--- INPUT MATERIAL Enclosed Below ---

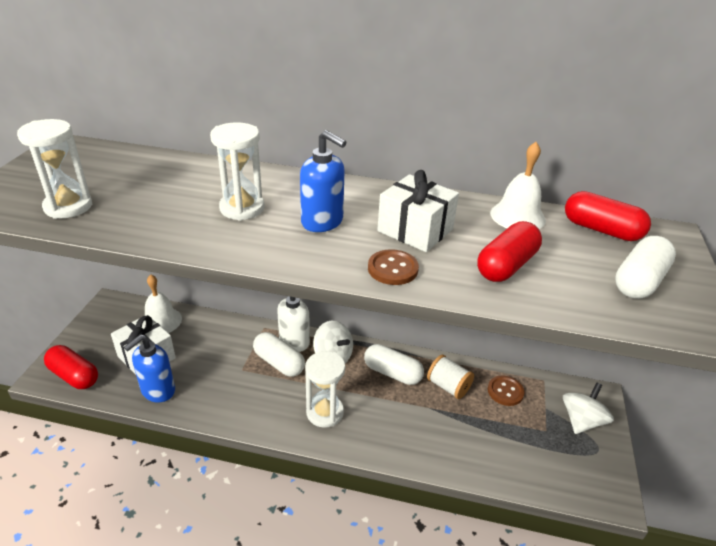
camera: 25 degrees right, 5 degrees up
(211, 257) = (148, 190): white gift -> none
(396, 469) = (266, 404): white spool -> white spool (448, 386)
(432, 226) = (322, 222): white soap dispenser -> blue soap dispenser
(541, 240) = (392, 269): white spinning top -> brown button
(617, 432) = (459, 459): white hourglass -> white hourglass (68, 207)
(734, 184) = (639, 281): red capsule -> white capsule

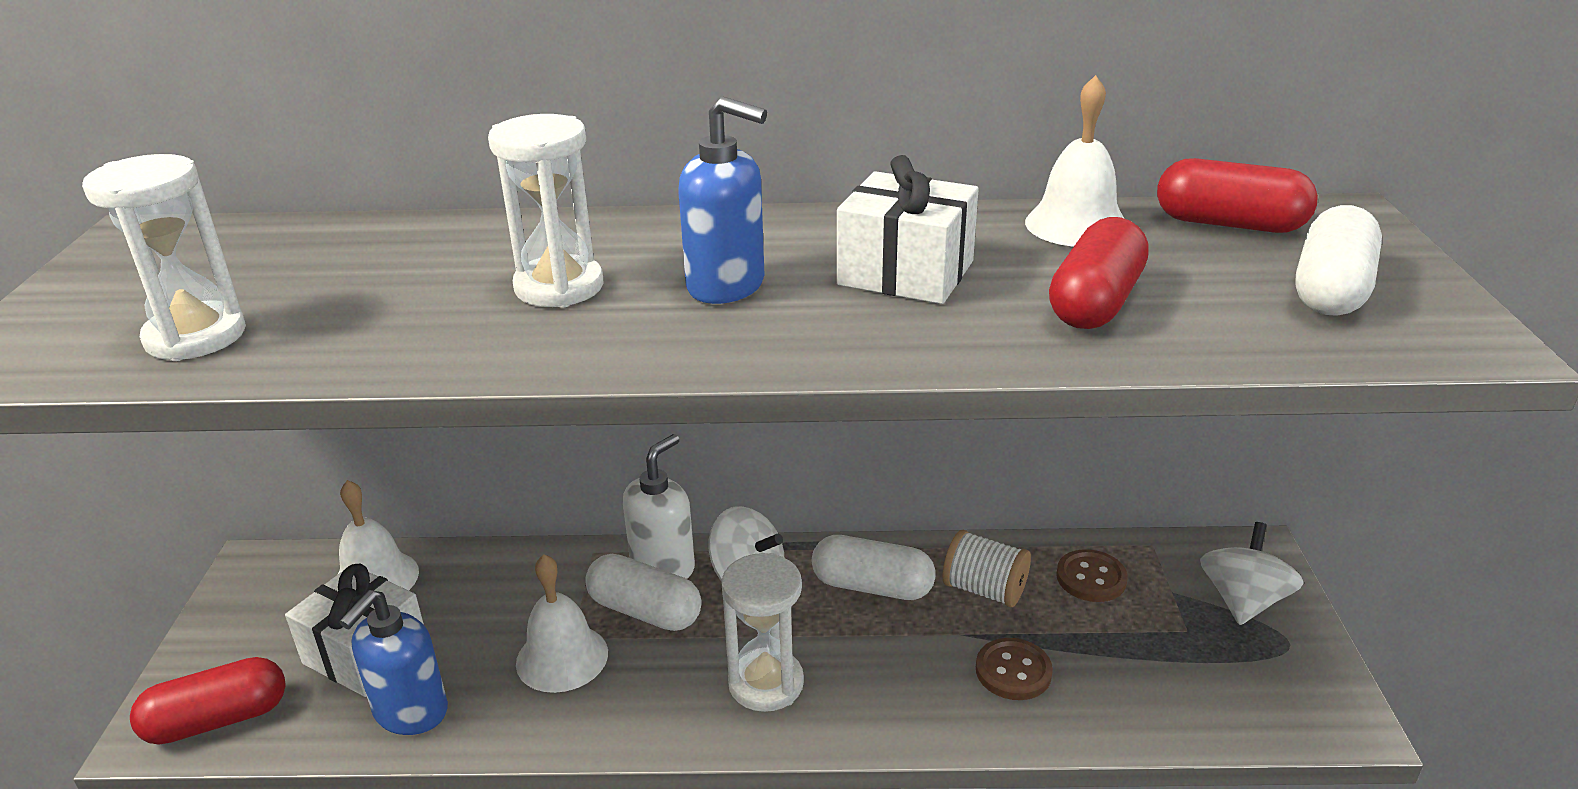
camera: 10 degrees left, 5 degrees down
(74, 376) = (218, 720): red capsule -> red capsule turned 45 degrees counterclockwise
(233, 378) = (562, 657): none -> white bell
(392, 269) = (895, 340): brown button -> brown button (1013, 671)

--- End of Enclosed INPUT MATERIAL ---

ABOUT THIS TASK
Quote each record exactly as it stands, minus the pictures.

EXPECTED ANSWER
camera: 25 degrees right, 5 degrees up
(211, 257) = (148, 190): white gift -> none
(396, 469) = (266, 404): white spool -> white spool (448, 386)
(432, 226) = (322, 222): white soap dispenser -> blue soap dispenser
(541, 240) = (392, 269): white spinning top -> brown button
(617, 432) = (459, 459): white hourglass -> white hourglass (68, 207)
(734, 184) = (639, 281): red capsule -> white capsule

camera: 10 degrees left, 5 degrees down
(74, 376) = (218, 720): red capsule -> red capsule turned 45 degrees counterclockwise
(233, 378) = (562, 657): none -> white bell
(392, 269) = (895, 340): brown button -> brown button (1013, 671)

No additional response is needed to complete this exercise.